==== THE DATA ====

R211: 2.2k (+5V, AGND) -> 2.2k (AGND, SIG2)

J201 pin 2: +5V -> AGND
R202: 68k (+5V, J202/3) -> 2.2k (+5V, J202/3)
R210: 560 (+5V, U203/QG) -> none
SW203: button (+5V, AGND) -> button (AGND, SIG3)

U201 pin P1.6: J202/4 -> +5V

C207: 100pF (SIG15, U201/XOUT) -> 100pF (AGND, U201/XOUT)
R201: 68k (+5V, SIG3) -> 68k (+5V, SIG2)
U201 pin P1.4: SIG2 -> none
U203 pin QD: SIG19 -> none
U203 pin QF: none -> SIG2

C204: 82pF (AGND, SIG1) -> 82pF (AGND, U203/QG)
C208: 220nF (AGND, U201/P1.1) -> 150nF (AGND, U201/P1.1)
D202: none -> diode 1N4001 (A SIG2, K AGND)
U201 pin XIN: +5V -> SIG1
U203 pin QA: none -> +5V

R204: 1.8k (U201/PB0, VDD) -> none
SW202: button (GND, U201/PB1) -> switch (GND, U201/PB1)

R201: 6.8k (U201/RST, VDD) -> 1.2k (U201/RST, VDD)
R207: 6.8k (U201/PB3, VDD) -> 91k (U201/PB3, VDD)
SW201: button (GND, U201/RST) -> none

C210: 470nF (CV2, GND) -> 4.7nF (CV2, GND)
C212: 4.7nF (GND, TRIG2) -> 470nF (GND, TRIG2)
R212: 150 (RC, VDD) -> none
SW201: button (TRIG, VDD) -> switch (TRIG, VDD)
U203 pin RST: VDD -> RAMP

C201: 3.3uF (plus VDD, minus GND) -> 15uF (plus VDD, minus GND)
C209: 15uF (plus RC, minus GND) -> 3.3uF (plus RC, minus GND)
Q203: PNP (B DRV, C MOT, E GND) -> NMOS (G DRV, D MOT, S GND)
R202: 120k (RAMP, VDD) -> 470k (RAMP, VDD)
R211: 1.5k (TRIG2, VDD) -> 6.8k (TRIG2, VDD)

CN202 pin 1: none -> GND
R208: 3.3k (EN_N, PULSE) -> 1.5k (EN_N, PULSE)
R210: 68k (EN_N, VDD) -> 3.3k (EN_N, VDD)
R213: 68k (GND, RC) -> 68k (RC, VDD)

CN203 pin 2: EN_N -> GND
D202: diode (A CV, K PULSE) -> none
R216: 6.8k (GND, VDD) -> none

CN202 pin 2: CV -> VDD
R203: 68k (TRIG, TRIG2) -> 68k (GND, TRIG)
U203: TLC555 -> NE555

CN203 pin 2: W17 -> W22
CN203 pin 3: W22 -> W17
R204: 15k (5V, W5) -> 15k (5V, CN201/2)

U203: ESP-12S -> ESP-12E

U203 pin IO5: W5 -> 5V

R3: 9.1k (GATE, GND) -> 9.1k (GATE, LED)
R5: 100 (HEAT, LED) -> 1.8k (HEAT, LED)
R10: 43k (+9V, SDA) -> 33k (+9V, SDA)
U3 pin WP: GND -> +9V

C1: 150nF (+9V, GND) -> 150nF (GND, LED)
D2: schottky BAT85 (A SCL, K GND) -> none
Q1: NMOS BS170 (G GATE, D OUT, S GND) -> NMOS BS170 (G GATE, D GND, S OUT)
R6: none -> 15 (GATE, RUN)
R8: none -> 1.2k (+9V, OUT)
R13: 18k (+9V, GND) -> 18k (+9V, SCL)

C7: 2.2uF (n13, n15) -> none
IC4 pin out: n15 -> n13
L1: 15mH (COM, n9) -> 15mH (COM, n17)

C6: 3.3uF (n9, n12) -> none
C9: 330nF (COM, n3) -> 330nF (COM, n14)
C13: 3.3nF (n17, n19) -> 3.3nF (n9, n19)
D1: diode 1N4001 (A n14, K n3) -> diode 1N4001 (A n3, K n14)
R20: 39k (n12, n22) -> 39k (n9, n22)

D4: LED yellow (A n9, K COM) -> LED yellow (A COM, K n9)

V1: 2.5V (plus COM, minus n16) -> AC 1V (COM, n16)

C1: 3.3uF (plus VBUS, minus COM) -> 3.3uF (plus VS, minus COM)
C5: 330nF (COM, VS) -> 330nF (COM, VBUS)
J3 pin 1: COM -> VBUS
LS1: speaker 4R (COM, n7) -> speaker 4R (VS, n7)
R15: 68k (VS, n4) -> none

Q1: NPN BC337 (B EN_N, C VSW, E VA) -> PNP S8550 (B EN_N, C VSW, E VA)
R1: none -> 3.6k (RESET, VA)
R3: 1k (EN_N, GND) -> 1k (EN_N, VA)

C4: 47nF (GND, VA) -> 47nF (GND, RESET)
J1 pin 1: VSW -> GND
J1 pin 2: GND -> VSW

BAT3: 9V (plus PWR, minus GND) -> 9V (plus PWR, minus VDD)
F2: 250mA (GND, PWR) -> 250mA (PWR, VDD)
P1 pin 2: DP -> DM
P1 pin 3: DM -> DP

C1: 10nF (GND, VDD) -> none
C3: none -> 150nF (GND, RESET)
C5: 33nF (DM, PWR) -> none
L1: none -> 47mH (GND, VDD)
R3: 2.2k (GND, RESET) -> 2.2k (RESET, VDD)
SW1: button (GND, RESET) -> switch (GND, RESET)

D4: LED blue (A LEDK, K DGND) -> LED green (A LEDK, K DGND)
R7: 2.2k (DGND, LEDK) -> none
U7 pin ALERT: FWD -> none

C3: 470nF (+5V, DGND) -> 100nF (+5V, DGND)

====

TASK GOAL: Would you transcribe every entry exactly?

EXPECTED ANSWER:
R211: 2.2k (+5V, AGND) -> 2.2k (AGND, SIG2)

J201 pin 2: +5V -> AGND
R202: 68k (+5V, J202/3) -> 2.2k (+5V, J202/3)
R210: 560 (+5V, U203/QG) -> none
SW203: button (+5V, AGND) -> button (AGND, SIG3)

U201 pin P1.6: J202/4 -> +5V

C207: 100pF (SIG15, U201/XOUT) -> 100pF (AGND, U201/XOUT)
R201: 68k (+5V, SIG3) -> 68k (+5V, SIG2)
U201 pin P1.4: SIG2 -> none
U203 pin QD: SIG19 -> none
U203 pin QF: none -> SIG2

C204: 82pF (AGND, SIG1) -> 82pF (AGND, U203/QG)
C208: 220nF (AGND, U201/P1.1) -> 150nF (AGND, U201/P1.1)
D202: none -> diode 1N4001 (A SIG2, K AGND)
U201 pin XIN: +5V -> SIG1
U203 pin QA: none -> +5V

R204: 1.8k (U201/PB0, VDD) -> none
SW202: button (GND, U201/PB1) -> switch (GND, U201/PB1)

R201: 6.8k (U201/RST, VDD) -> 1.2k (U201/RST, VDD)
R207: 6.8k (U201/PB3, VDD) -> 91k (U201/PB3, VDD)
SW201: button (GND, U201/RST) -> none

C210: 470nF (CV2, GND) -> 4.7nF (CV2, GND)
C212: 4.7nF (GND, TRIG2) -> 470nF (GND, TRIG2)
R212: 150 (RC, VDD) -> none
SW201: button (TRIG, VDD) -> switch (TRIG, VDD)
U203 pin RST: VDD -> RAMP

C201: 3.3uF (plus VDD, minus GND) -> 15uF (plus VDD, minus GND)
C209: 15uF (plus RC, minus GND) -> 3.3uF (plus RC, minus GND)
Q203: PNP (B DRV, C MOT, E GND) -> NMOS (G DRV, D MOT, S GND)
R202: 120k (RAMP, VDD) -> 470k (RAMP, VDD)
R211: 1.5k (TRIG2, VDD) -> 6.8k (TRIG2, VDD)

CN202 pin 1: none -> GND
R208: 3.3k (EN_N, PULSE) -> 1.5k (EN_N, PULSE)
R210: 68k (EN_N, VDD) -> 3.3k (EN_N, VDD)
R213: 68k (GND, RC) -> 68k (RC, VDD)

CN203 pin 2: EN_N -> GND
D202: diode (A CV, K PULSE) -> none
R216: 6.8k (GND, VDD) -> none

CN202 pin 2: CV -> VDD
R203: 68k (TRIG, TRIG2) -> 68k (GND, TRIG)
U203: TLC555 -> NE555

CN203 pin 2: W17 -> W22
CN203 pin 3: W22 -> W17
R204: 15k (5V, W5) -> 15k (5V, CN201/2)

U203: ESP-12S -> ESP-12E

U203 pin IO5: W5 -> 5V

R3: 9.1k (GATE, GND) -> 9.1k (GATE, LED)
R5: 100 (HEAT, LED) -> 1.8k (HEAT, LED)
R10: 43k (+9V, SDA) -> 33k (+9V, SDA)
U3 pin WP: GND -> +9V

C1: 150nF (+9V, GND) -> 150nF (GND, LED)
D2: schottky BAT85 (A SCL, K GND) -> none
Q1: NMOS BS170 (G GATE, D OUT, S GND) -> NMOS BS170 (G GATE, D GND, S OUT)
R6: none -> 15 (GATE, RUN)
R8: none -> 1.2k (+9V, OUT)
R13: 18k (+9V, GND) -> 18k (+9V, SCL)

C7: 2.2uF (n13, n15) -> none
IC4 pin out: n15 -> n13
L1: 15mH (COM, n9) -> 15mH (COM, n17)

C6: 3.3uF (n9, n12) -> none
C9: 330nF (COM, n3) -> 330nF (COM, n14)
C13: 3.3nF (n17, n19) -> 3.3nF (n9, n19)
D1: diode 1N4001 (A n14, K n3) -> diode 1N4001 (A n3, K n14)
R20: 39k (n12, n22) -> 39k (n9, n22)

D4: LED yellow (A n9, K COM) -> LED yellow (A COM, K n9)

V1: 2.5V (plus COM, minus n16) -> AC 1V (COM, n16)

C1: 3.3uF (plus VBUS, minus COM) -> 3.3uF (plus VS, minus COM)
C5: 330nF (COM, VS) -> 330nF (COM, VBUS)
J3 pin 1: COM -> VBUS
LS1: speaker 4R (COM, n7) -> speaker 4R (VS, n7)
R15: 68k (VS, n4) -> none

Q1: NPN BC337 (B EN_N, C VSW, E VA) -> PNP S8550 (B EN_N, C VSW, E VA)
R1: none -> 3.6k (RESET, VA)
R3: 1k (EN_N, GND) -> 1k (EN_N, VA)

C4: 47nF (GND, VA) -> 47nF (GND, RESET)
J1 pin 1: VSW -> GND
J1 pin 2: GND -> VSW

BAT3: 9V (plus PWR, minus GND) -> 9V (plus PWR, minus VDD)
F2: 250mA (GND, PWR) -> 250mA (PWR, VDD)
P1 pin 2: DP -> DM
P1 pin 3: DM -> DP

C1: 10nF (GND, VDD) -> none
C3: none -> 150nF (GND, RESET)
C5: 33nF (DM, PWR) -> none
L1: none -> 47mH (GND, VDD)
R3: 2.2k (GND, RESET) -> 2.2k (RESET, VDD)
SW1: button (GND, RESET) -> switch (GND, RESET)

D4: LED blue (A LEDK, K DGND) -> LED green (A LEDK, K DGND)
R7: 2.2k (DGND, LEDK) -> none
U7 pin ALERT: FWD -> none

C3: 470nF (+5V, DGND) -> 100nF (+5V, DGND)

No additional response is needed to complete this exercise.